REQUIRED ACTION - Omitting the pictures, output all of the records precisely as written.

Image sets with object changes -
────────────────
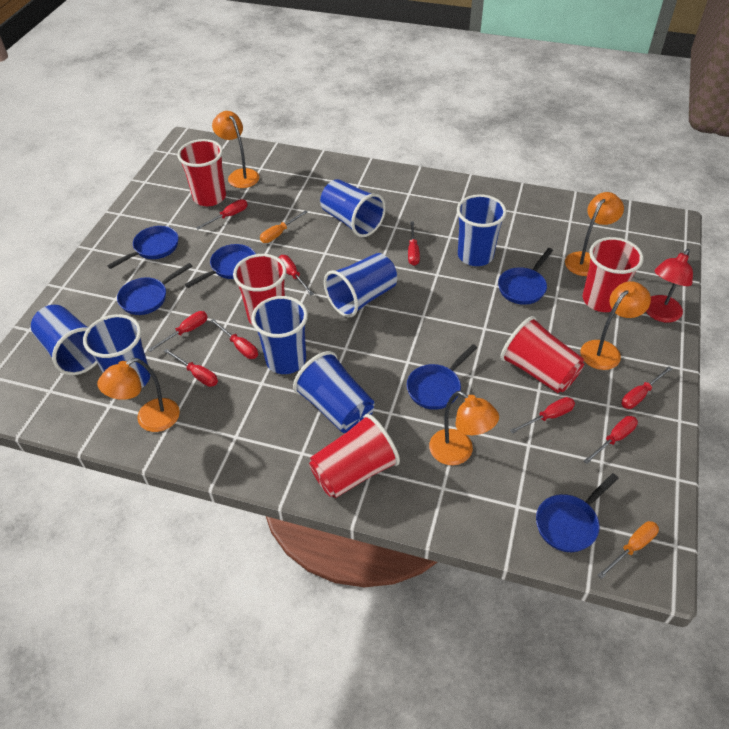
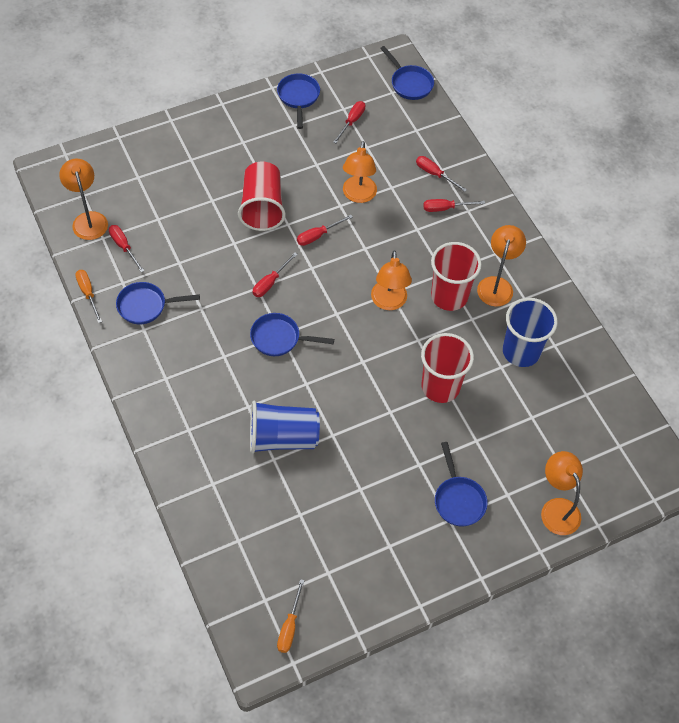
blue cup: 7 -> 2
blue pan: 6 -> 5
red cup: 5 -> 3
red lamp: 1 -> 0
red screwdriver: 9 -> 6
────────────────
EXERCISE RESPONSE -
blue cup: 7 -> 2
blue pan: 6 -> 5
red cup: 5 -> 3
red lamp: 1 -> 0
red screwdriver: 9 -> 6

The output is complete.